___ The input

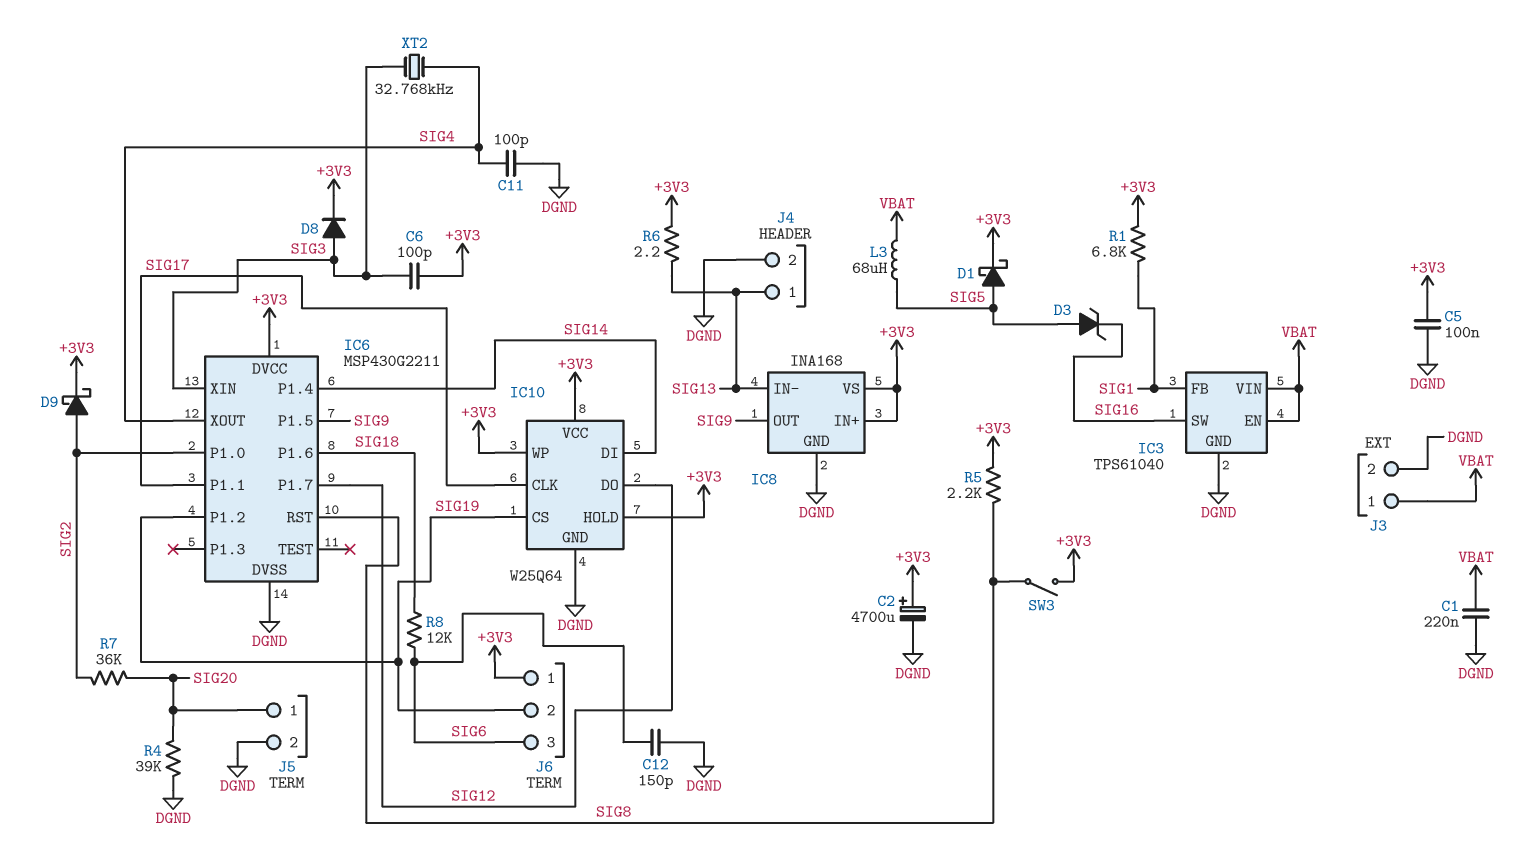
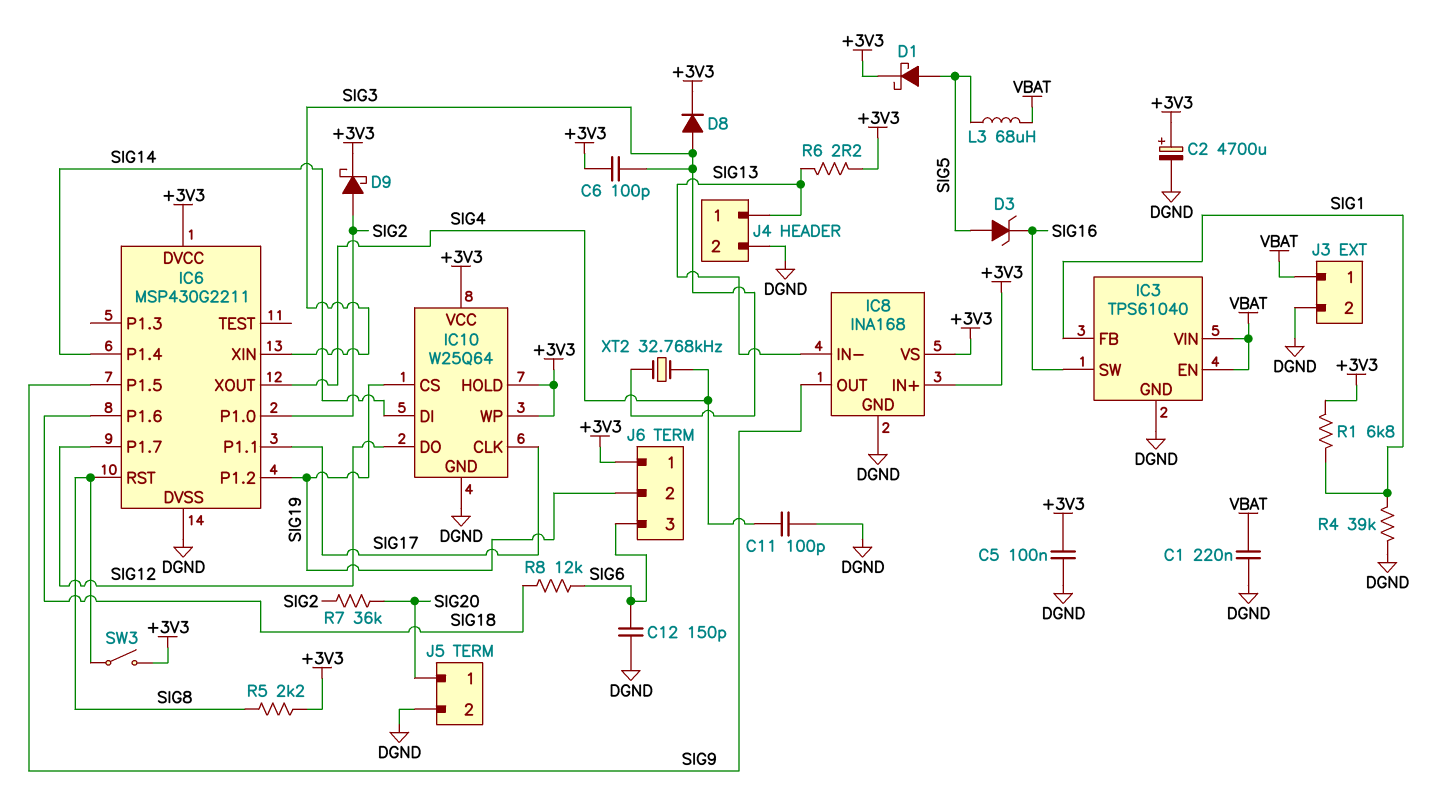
R4: 39k (DGND, SIG20) -> 39k (DGND, SIG1)

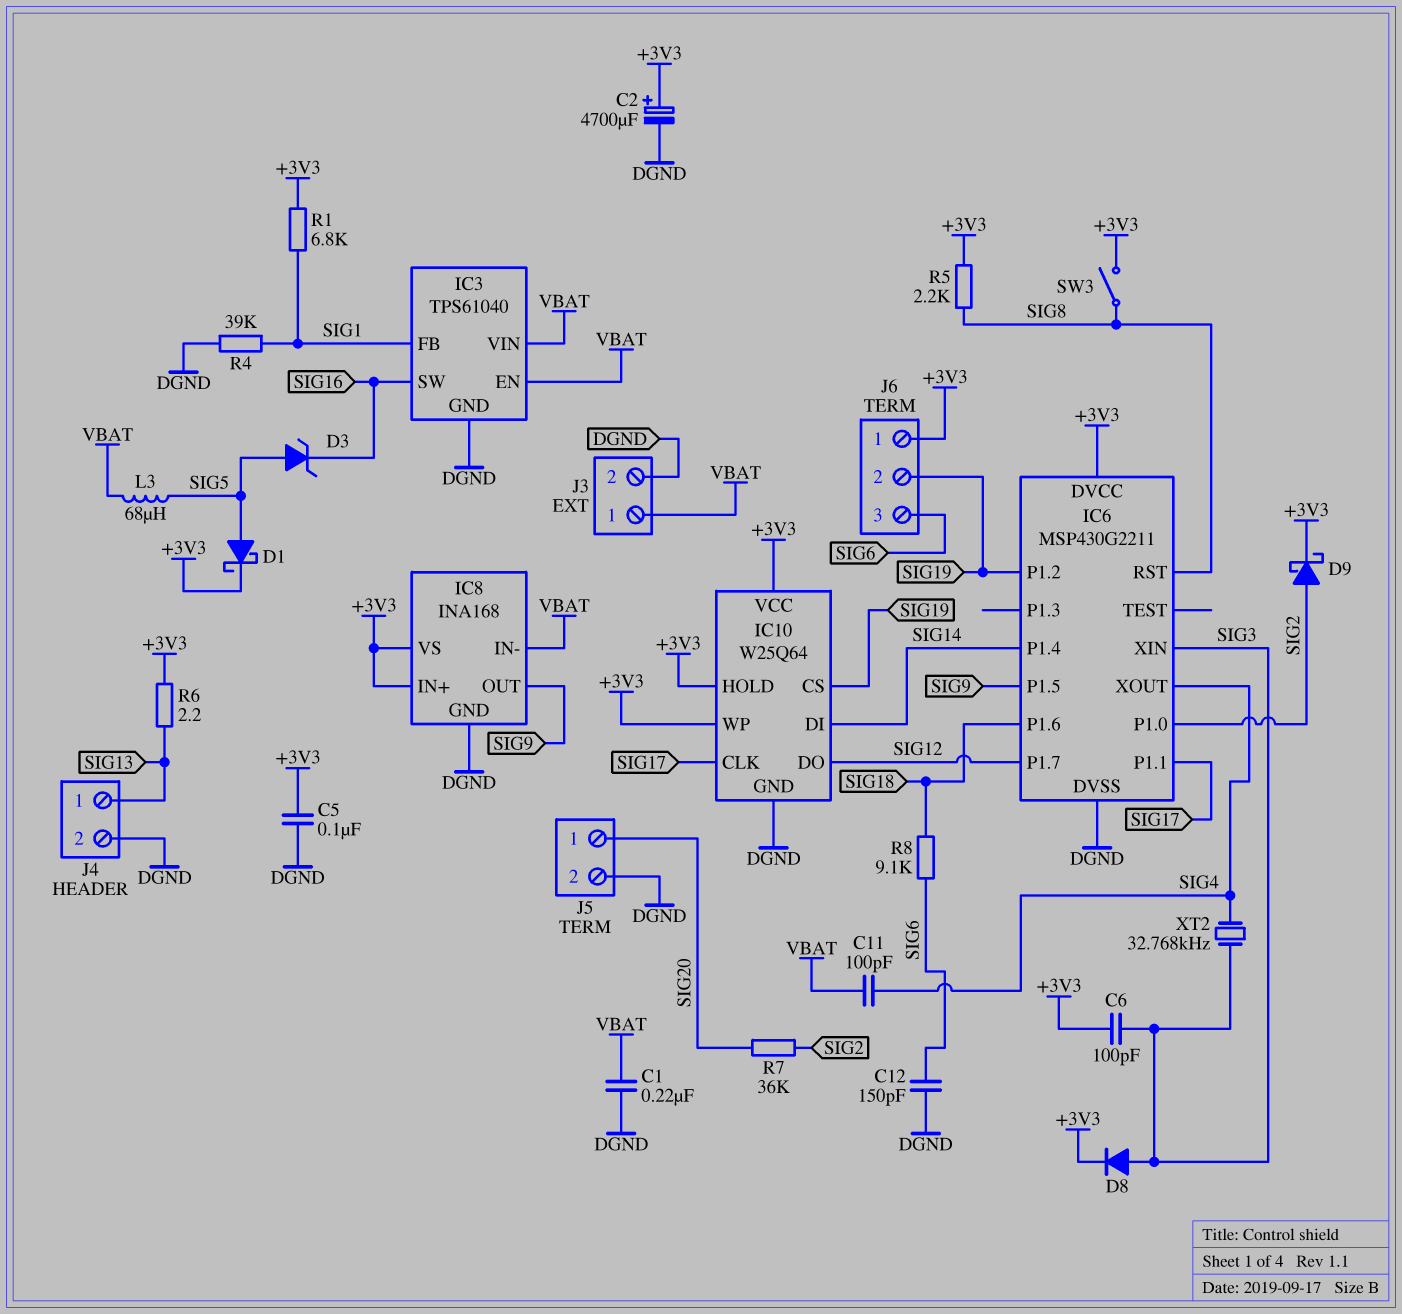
C11: 100pF (DGND, SIG4) -> 100pF (SIG4, VBAT)
IC8 pin IN-: SIG13 -> VBAT
R8: 12k (SIG6, SIG18) -> 9.1k (SIG6, SIG18)

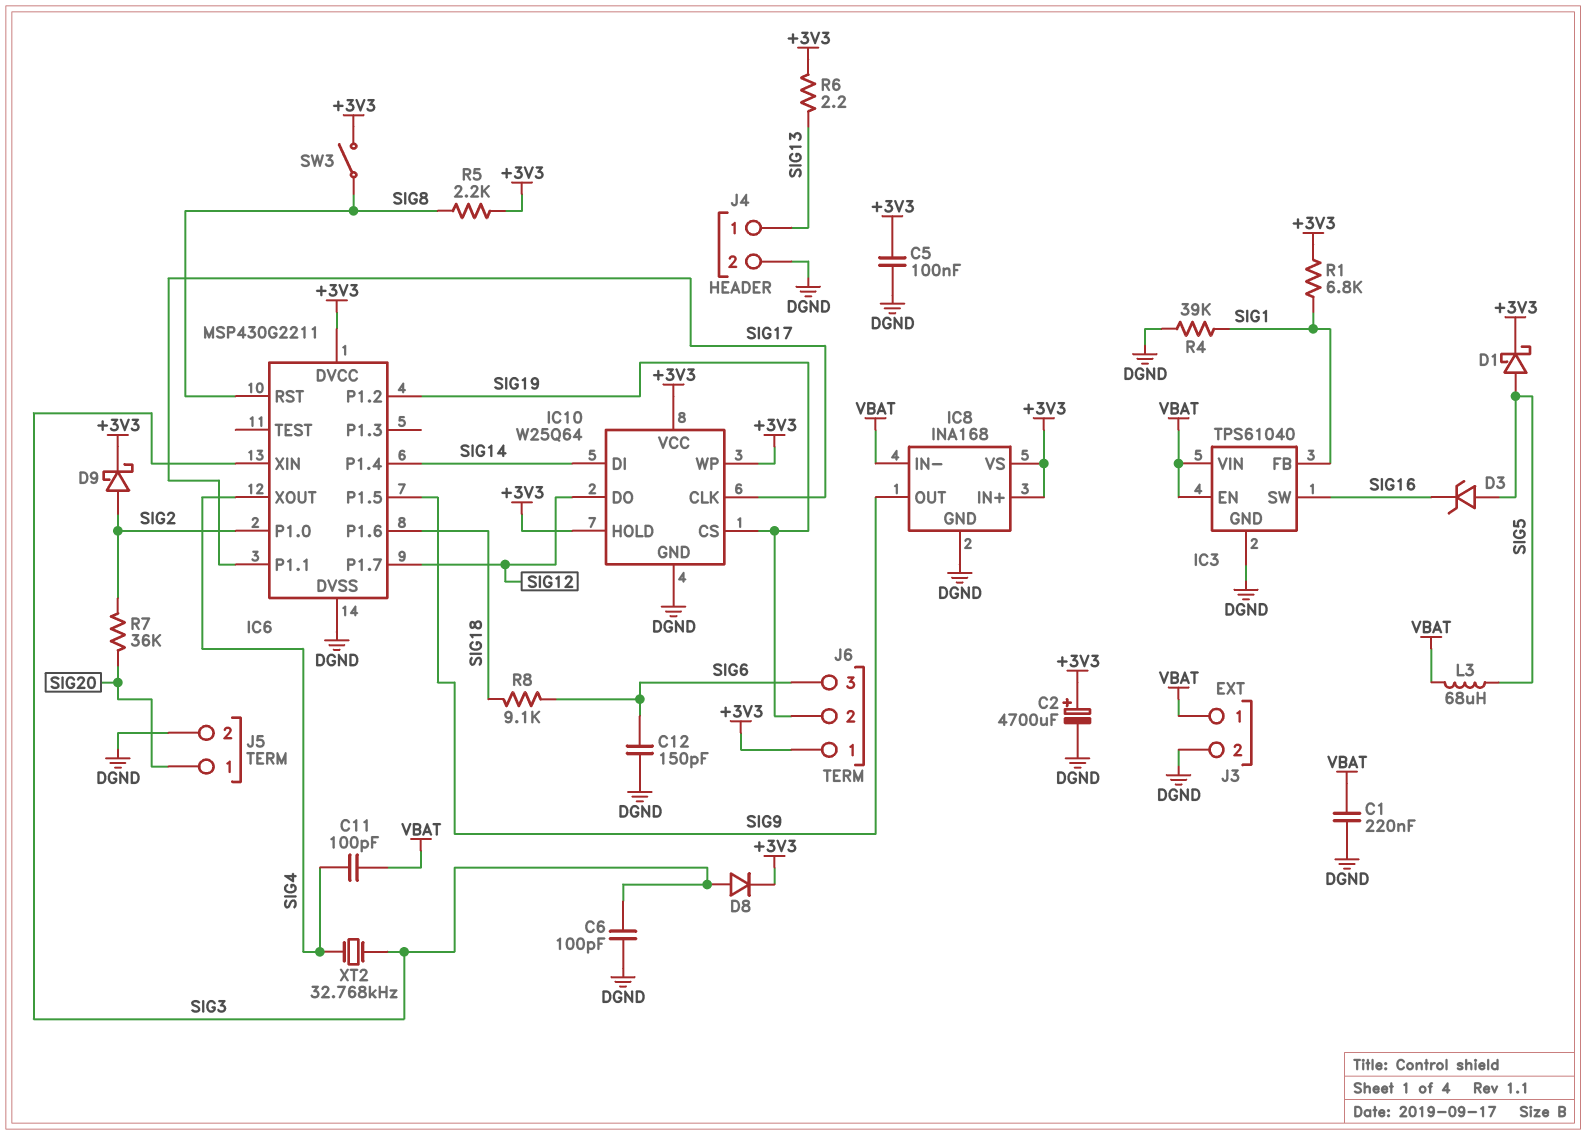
C6: 100pF (+3V3, SIG3) -> 100pF (DGND, SIG3)

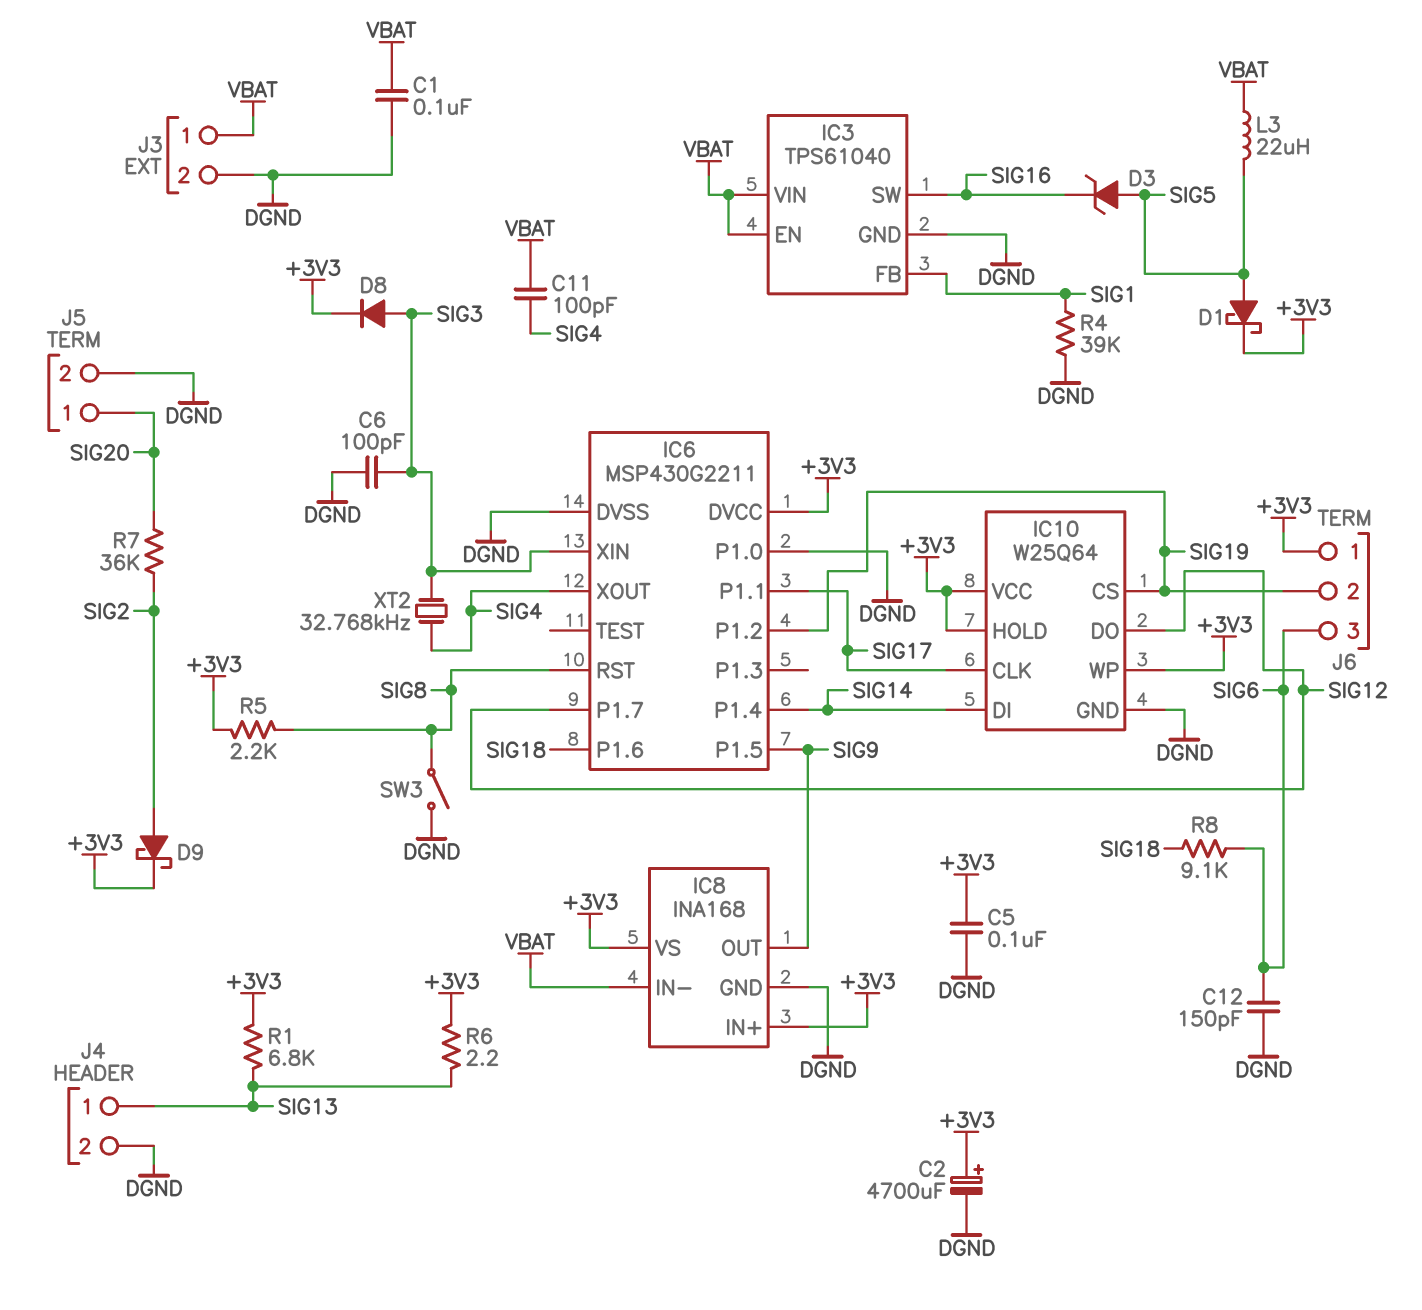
C1: 220nF (DGND, VBAT) -> 100nF (DGND, VBAT)
IC6 pin P1.0: SIG2 -> DGND
L3: 68uH (SIG5, VBAT) -> 22uH (SIG5, VBAT)
R1: 6.8k (+3V3, SIG1) -> 6.8k (+3V3, SIG13)
SW3: switch (+3V3, SIG8) -> switch (DGND, SIG8)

______

# Directions for this task
Word for word, retype all of the data above, but include no pictures.

# Written answer
R4: 39k (DGND, SIG20) -> 39k (DGND, SIG1)

C11: 100pF (DGND, SIG4) -> 100pF (SIG4, VBAT)
IC8 pin IN-: SIG13 -> VBAT
R8: 12k (SIG6, SIG18) -> 9.1k (SIG6, SIG18)

C6: 100pF (+3V3, SIG3) -> 100pF (DGND, SIG3)

C1: 220nF (DGND, VBAT) -> 100nF (DGND, VBAT)
IC6 pin P1.0: SIG2 -> DGND
L3: 68uH (SIG5, VBAT) -> 22uH (SIG5, VBAT)
R1: 6.8k (+3V3, SIG1) -> 6.8k (+3V3, SIG13)
SW3: switch (+3V3, SIG8) -> switch (DGND, SIG8)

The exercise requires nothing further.